(Modification records)
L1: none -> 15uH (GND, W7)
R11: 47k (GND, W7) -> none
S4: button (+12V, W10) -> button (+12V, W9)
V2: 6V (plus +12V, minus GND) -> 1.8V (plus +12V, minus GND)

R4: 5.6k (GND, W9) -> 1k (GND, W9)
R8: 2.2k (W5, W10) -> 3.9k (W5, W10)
==
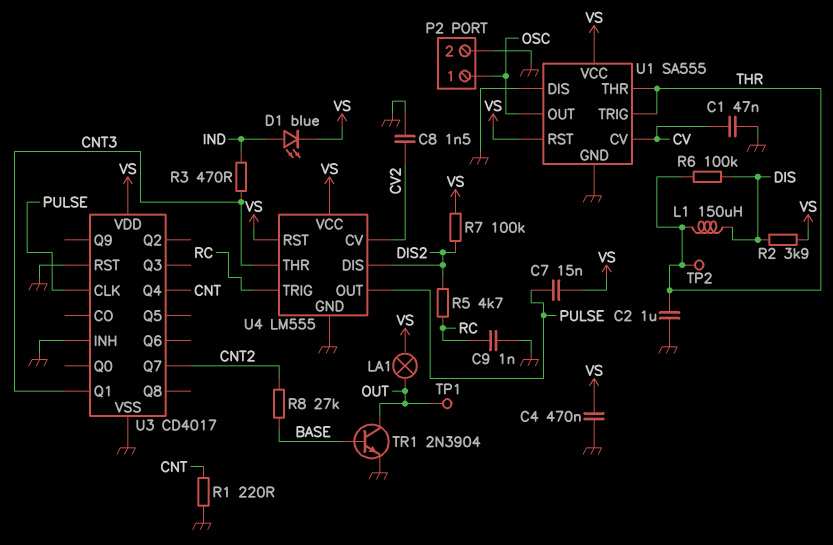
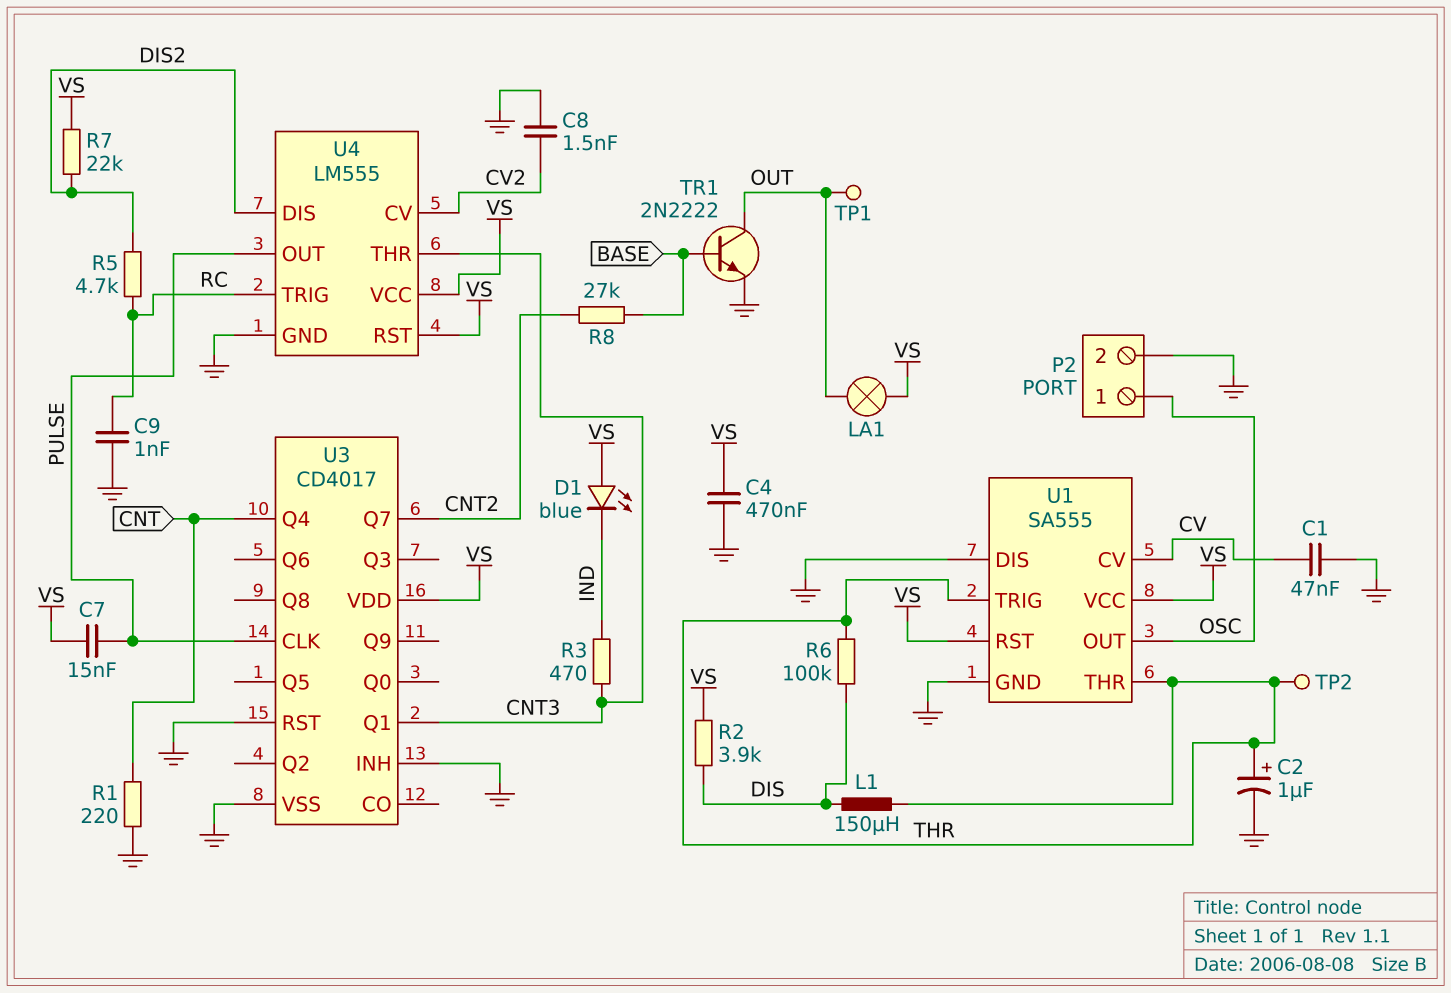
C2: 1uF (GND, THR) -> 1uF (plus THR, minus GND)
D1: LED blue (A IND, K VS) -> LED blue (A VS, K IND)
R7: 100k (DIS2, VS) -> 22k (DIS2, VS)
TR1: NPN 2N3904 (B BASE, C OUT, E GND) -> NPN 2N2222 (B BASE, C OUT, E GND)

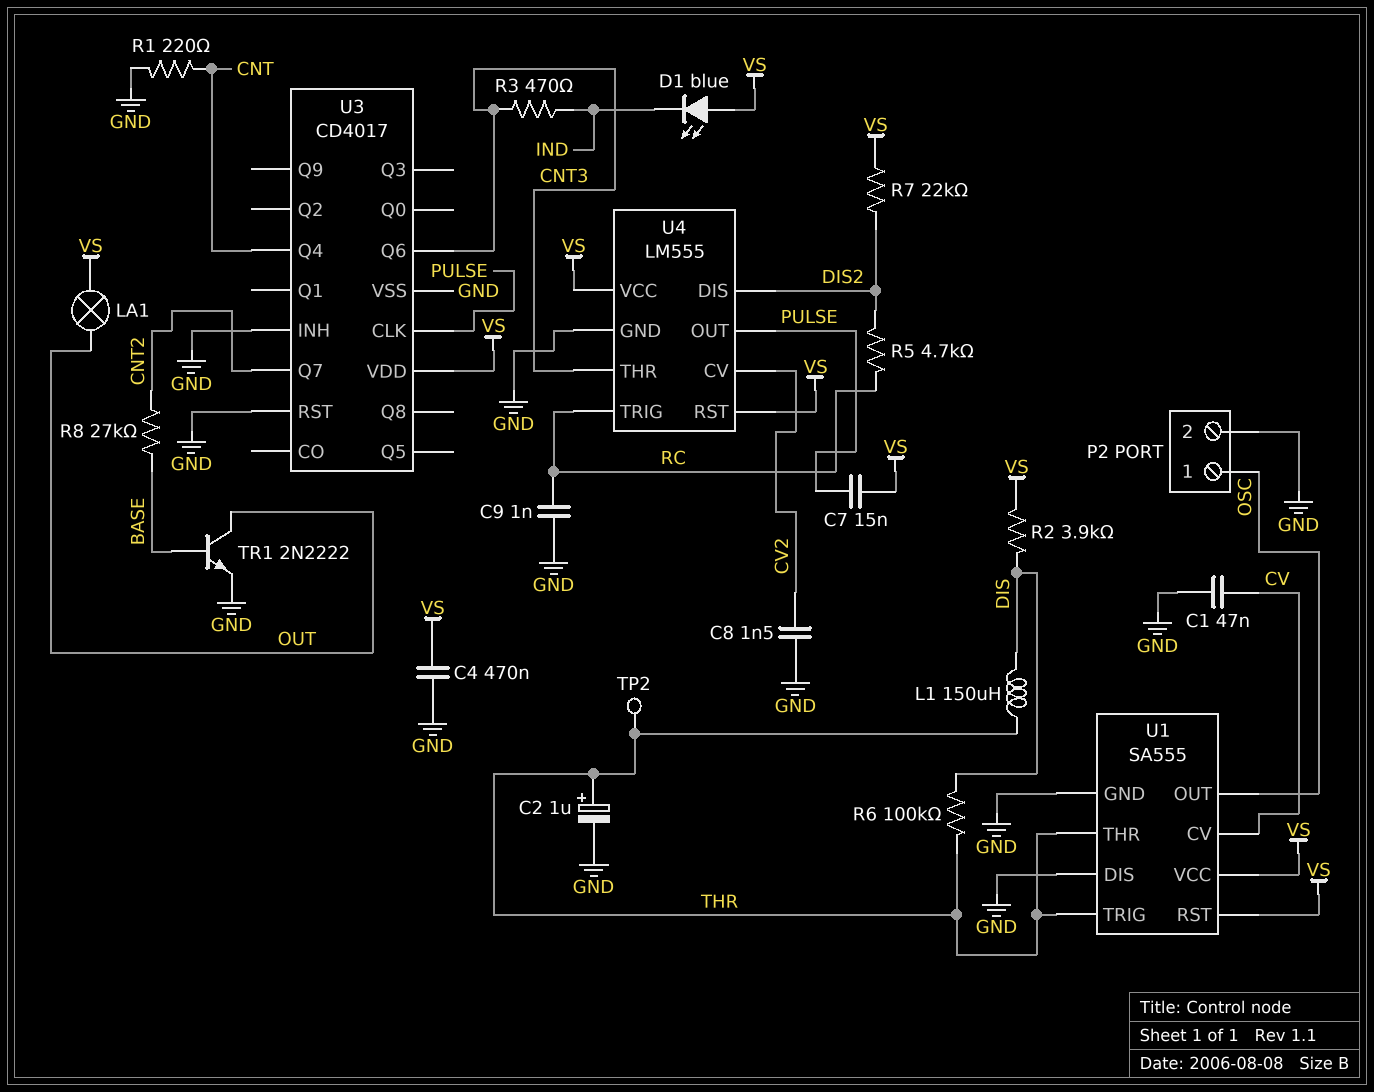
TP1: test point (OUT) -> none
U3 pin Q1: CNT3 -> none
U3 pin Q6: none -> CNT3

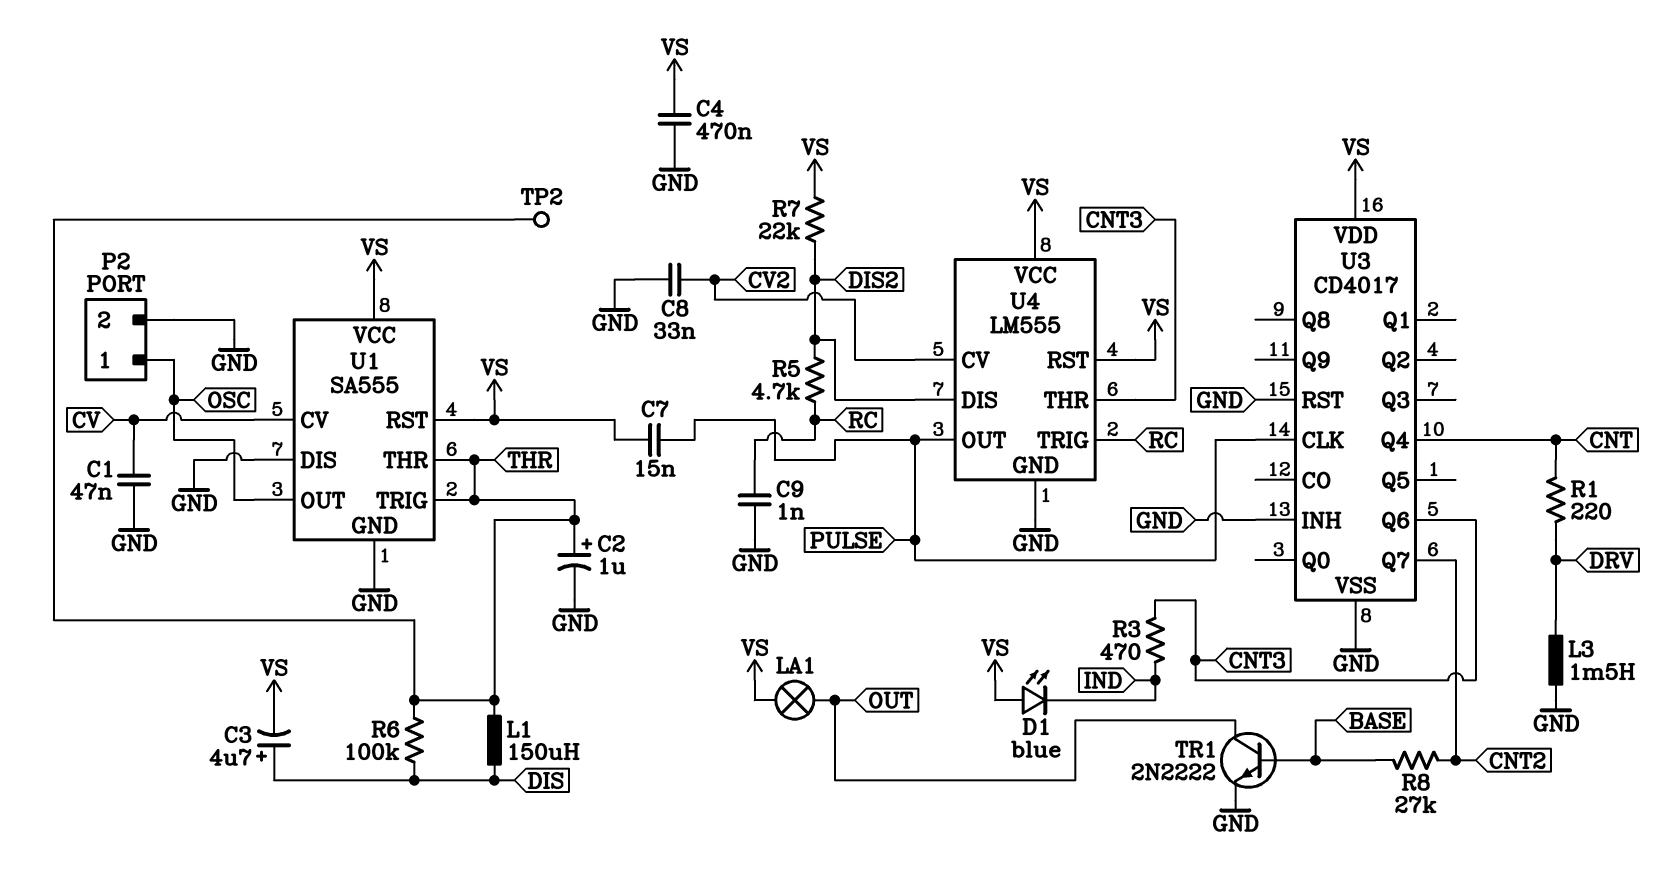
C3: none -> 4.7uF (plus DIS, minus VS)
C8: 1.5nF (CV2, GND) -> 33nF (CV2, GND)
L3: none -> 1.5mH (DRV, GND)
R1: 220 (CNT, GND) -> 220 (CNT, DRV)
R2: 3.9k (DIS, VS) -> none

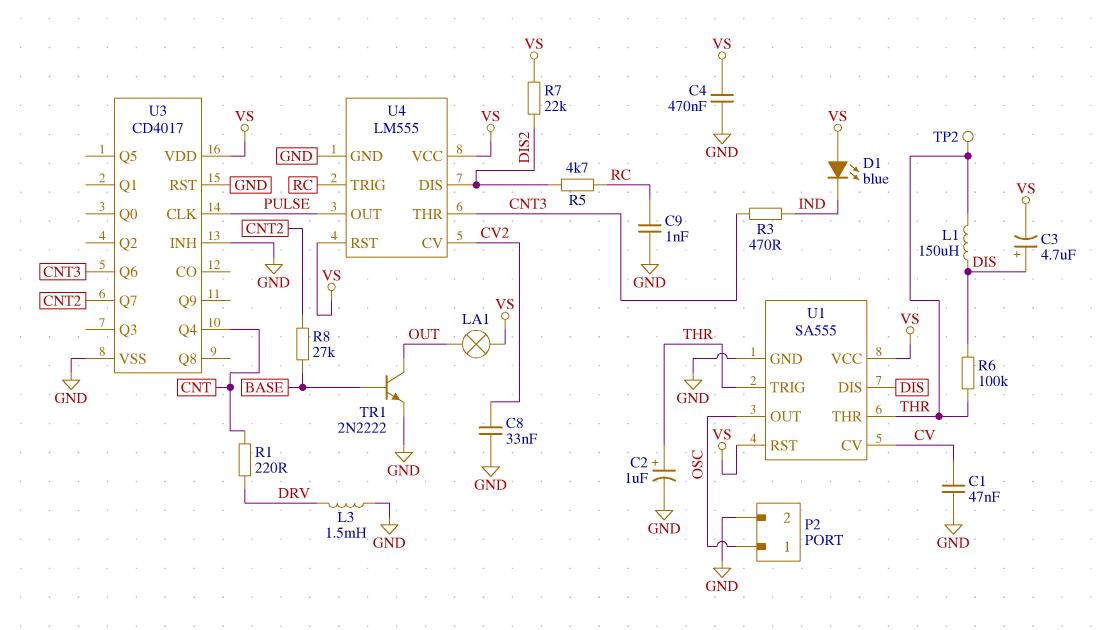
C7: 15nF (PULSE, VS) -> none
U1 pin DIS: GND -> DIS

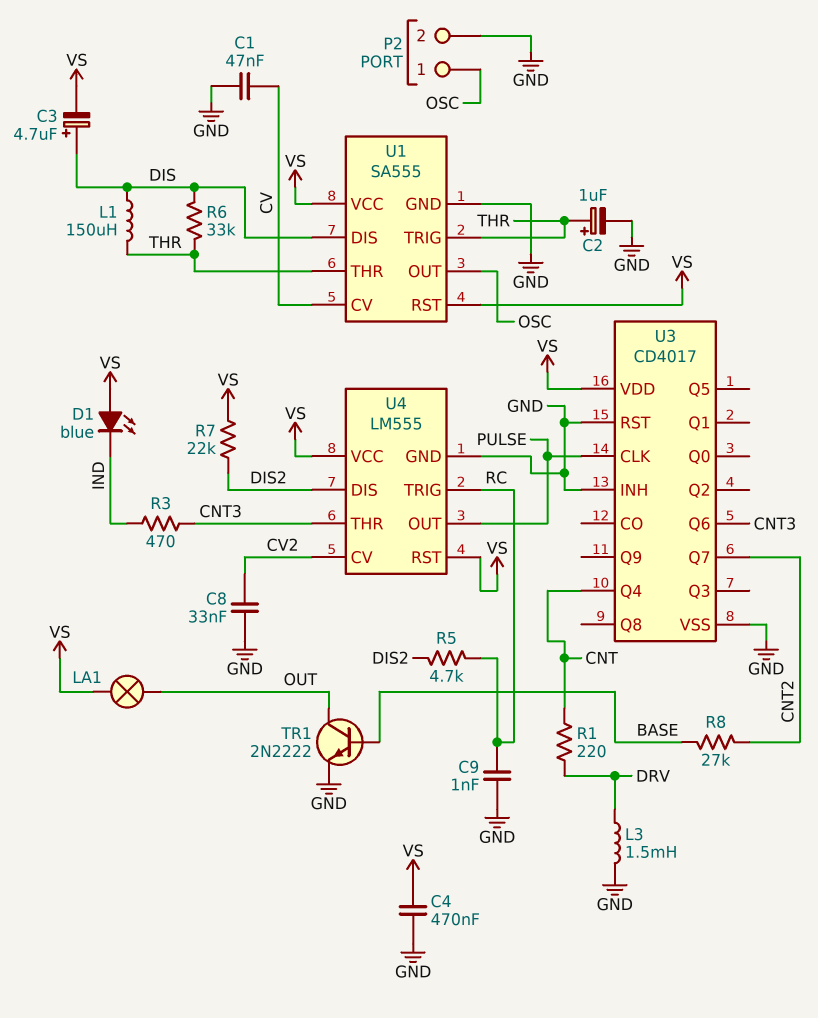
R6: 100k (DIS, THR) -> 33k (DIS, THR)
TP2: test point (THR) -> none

Exercise
Only the lines above from the line with "V2: 6V (plus" to the line with "R8: 2.2k (W5, W10) -> 3.9k (W5, W10)", those two lines included, should be reproduced exactly.

Answer box
V2: 6V (plus +12V, minus GND) -> 1.8V (plus +12V, minus GND)

R4: 5.6k (GND, W9) -> 1k (GND, W9)
R8: 2.2k (W5, W10) -> 3.9k (W5, W10)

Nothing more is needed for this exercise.